Extracted records:
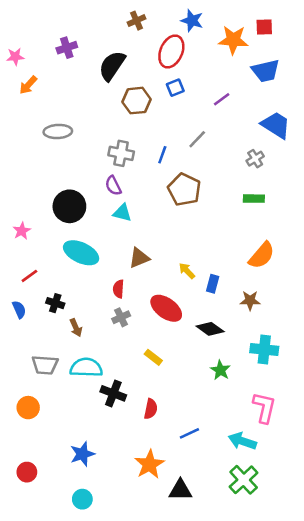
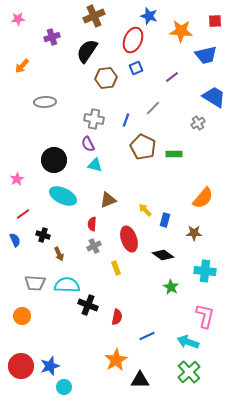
brown cross: (137, 21) -> (94, 16), moved, size x1.5
red square: (264, 27) -> (215, 21), moved
pink star: (15, 57) -> (18, 19), moved
green rectangle: (254, 199) -> (174, 154), moved
red ellipse: (166, 308) -> (129, 239), turned 35
yellow rectangle: (153, 357) -> (116, 268), moved, turned 32
blue star: (82, 454) -> (50, 366), moved
red circle: (27, 472) -> (21, 366), size x1.6

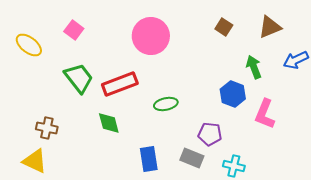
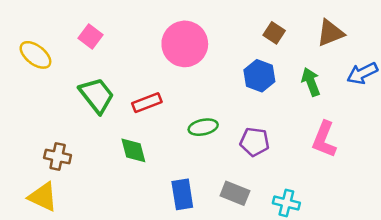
red rectangle: (120, 84) -> (147, 103), size x0.7
blue hexagon: (233, 94) -> (259, 76), moved
purple pentagon: (210, 134) -> (255, 142), moved

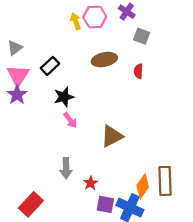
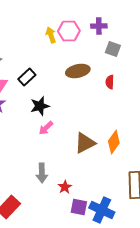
purple cross: (127, 12) -> (99, 26), turned -35
pink arrow: (70, 120) -> (46, 128), turned 84
orange diamond: (143, 186) -> (114, 142), moved

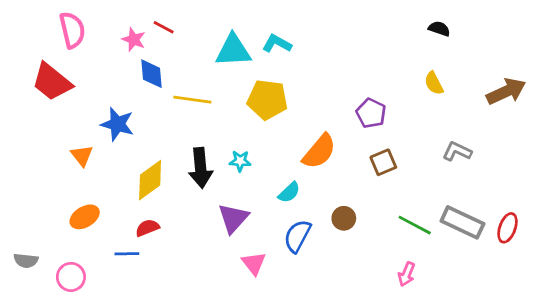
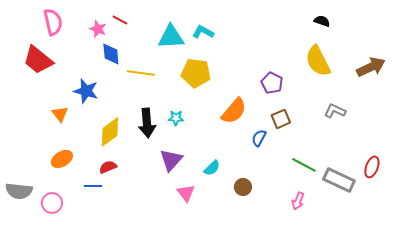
yellow semicircle: (434, 83) -> (318, 61), size x1.8
cyan semicircle: (289, 192) -> (212, 168), moved
brown circle: (344, 218) -> (243, 187), moved
gray rectangle: (462, 222) -> (339, 180), moved
blue semicircle: (297, 236) -> (259, 138), moved, size x0.7
gray semicircle: (26, 261) -> (19, 191), size x1.5

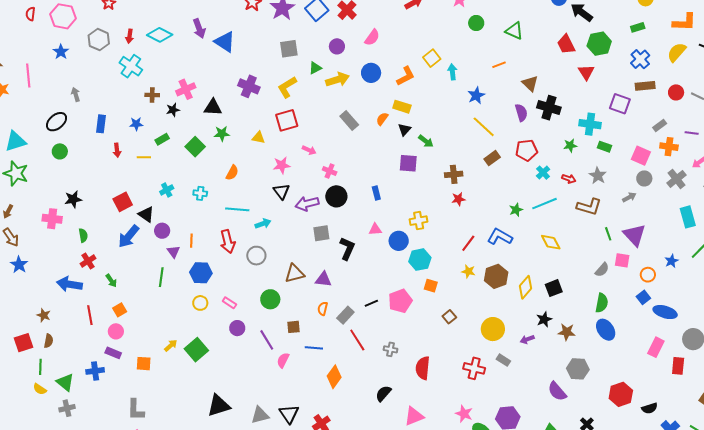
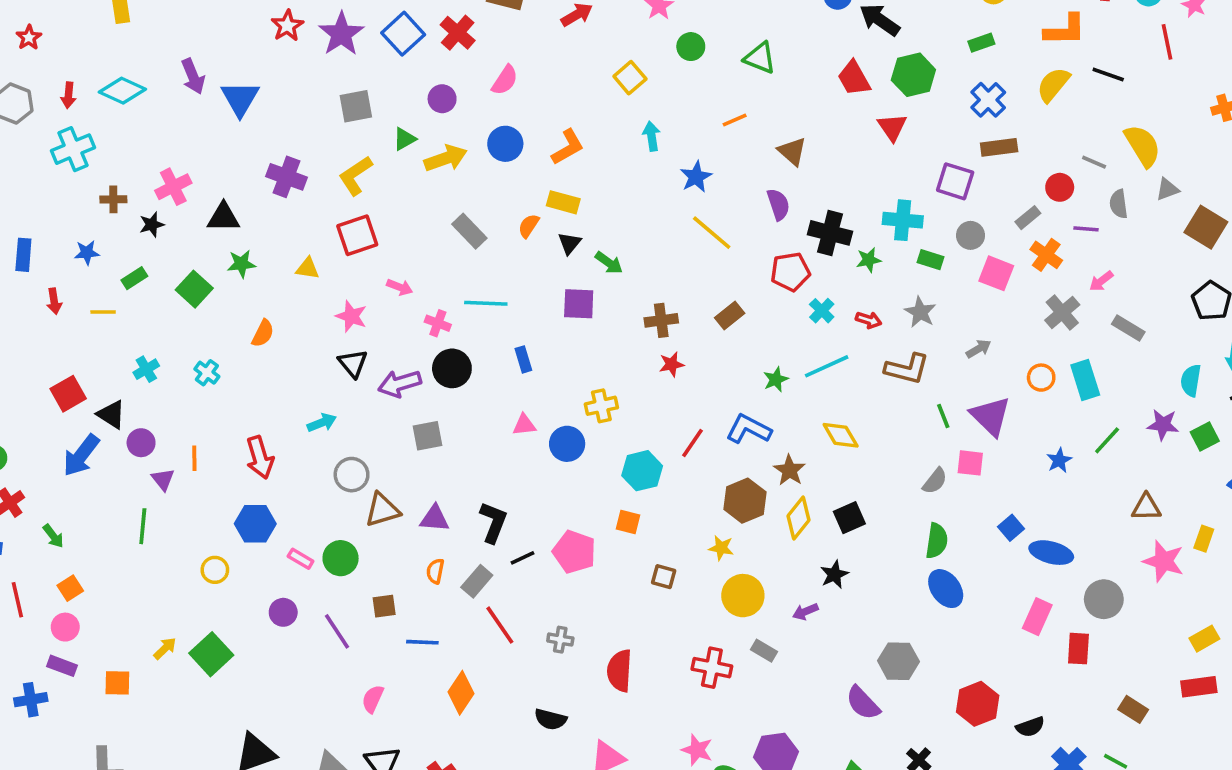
blue triangle: (225, 42) -> (240, 98), turned 30
yellow square: (432, 58) -> (630, 78), moved
cyan cross: (131, 66) -> (73, 149), turned 35
red circle: (676, 92) -> (1060, 187), moved
black cross: (549, 108) -> (830, 233), moved
orange cross: (669, 147) -> (1046, 255), turned 30
brown rectangle: (492, 158) -> (730, 315), moved
pink star: (282, 165) -> (351, 316), turned 30
gray circle: (644, 178) -> (971, 235), moved
cyan cross: (200, 193) -> (207, 373), turned 32
cyan line: (237, 209) -> (486, 303), moved
black L-shape: (347, 249) -> (493, 522), moved
gray circle: (256, 256) -> (352, 475), moved
cyan hexagon: (420, 260) -> (642, 471), moved
yellow star: (468, 271) -> (721, 548), moved
blue hexagon: (201, 273) -> (255, 524), moved
orange circle: (648, 275) -> (1041, 378), moved
pink pentagon: (400, 301) -> (574, 552), turned -30
pink rectangle: (229, 303) -> (301, 559), moved
brown square: (449, 317) -> (664, 577), turned -32
brown star: (567, 332) -> (789, 470), moved, turned 30
pink semicircle: (283, 360) -> (373, 699), moved
black semicircle: (383, 393) -> (551, 719), turned -114

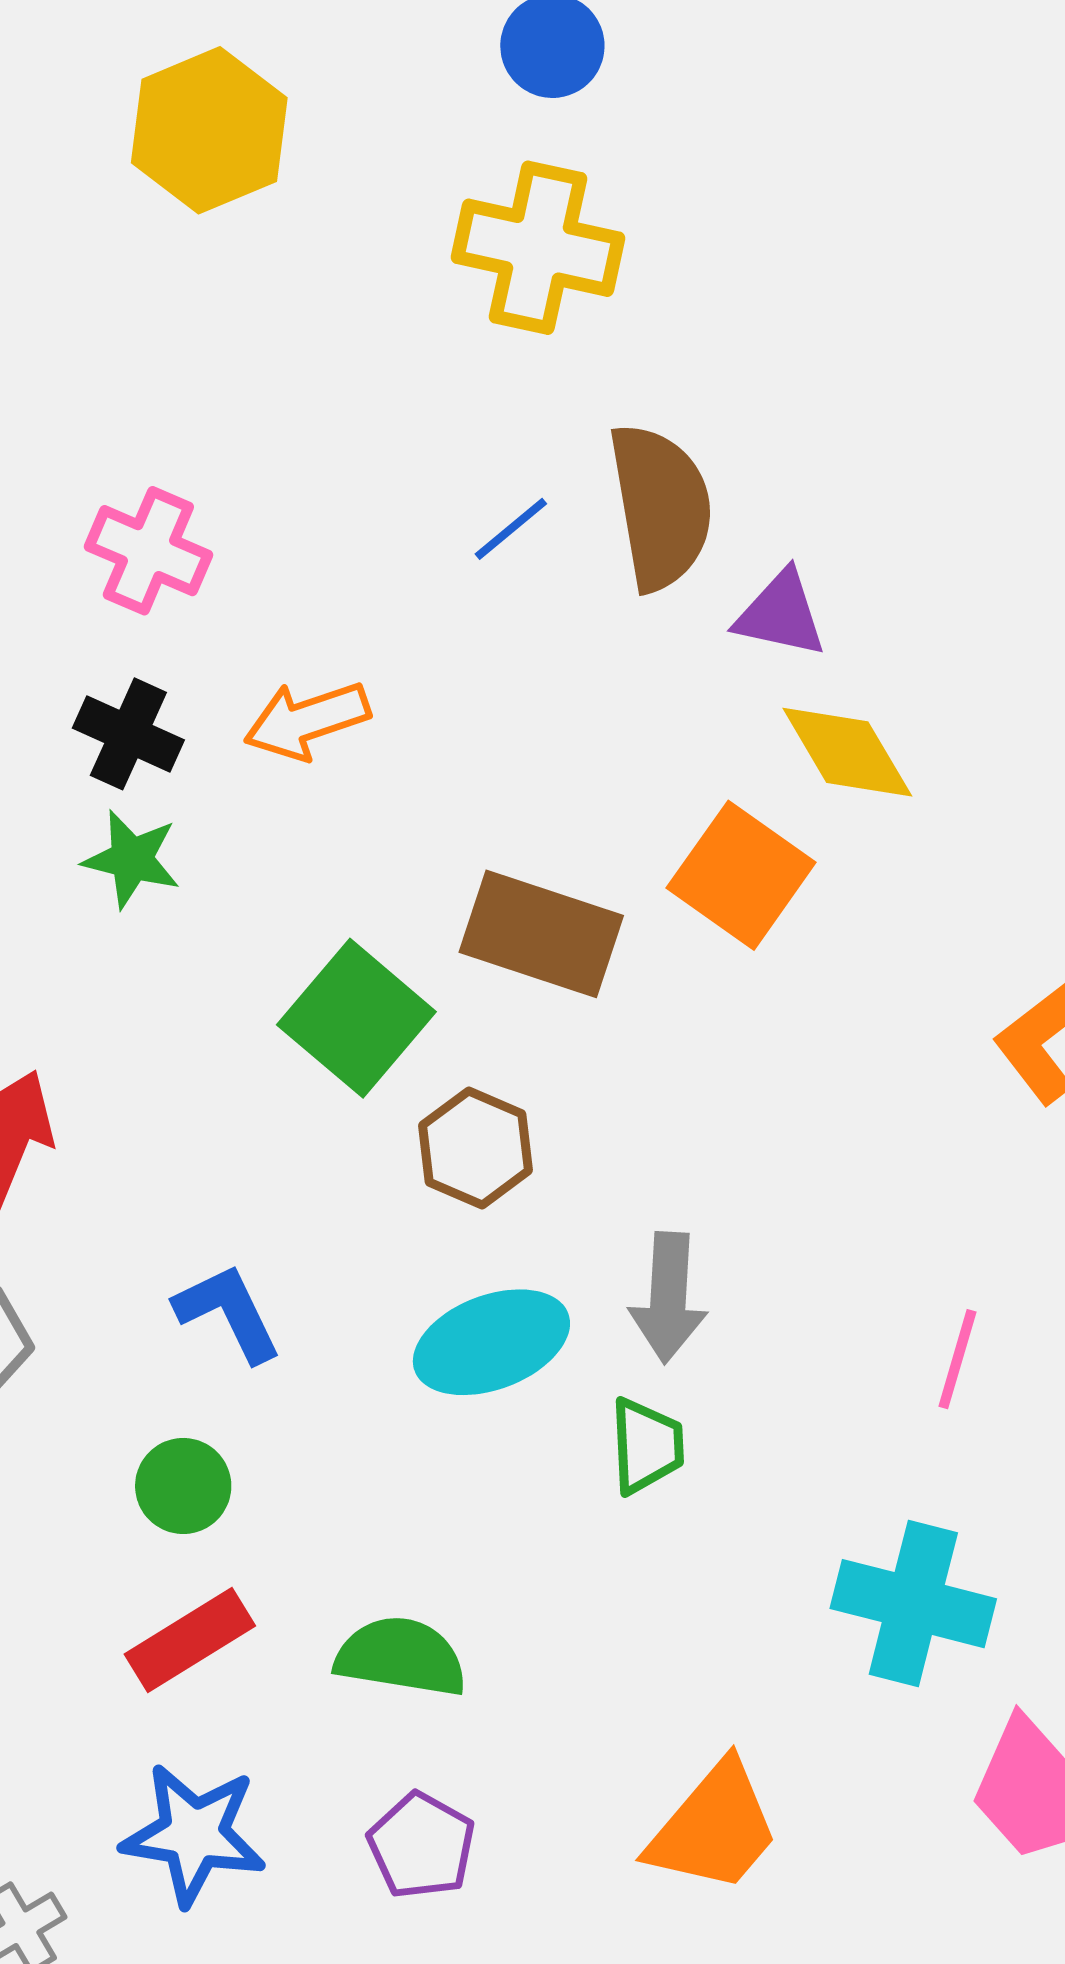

Task to carry out: The required answer is each line of the entries containing the string "cross".

Exercise output:
brown cross: (137, 21) -> (94, 16), moved, size x1.5
purple cross: (127, 12) -> (99, 26), turned -35
cyan cross: (131, 66) -> (73, 149), turned 35
black cross: (549, 108) -> (830, 233), moved
orange cross: (669, 147) -> (1046, 255), turned 30
cyan cross: (200, 193) -> (207, 373), turned 32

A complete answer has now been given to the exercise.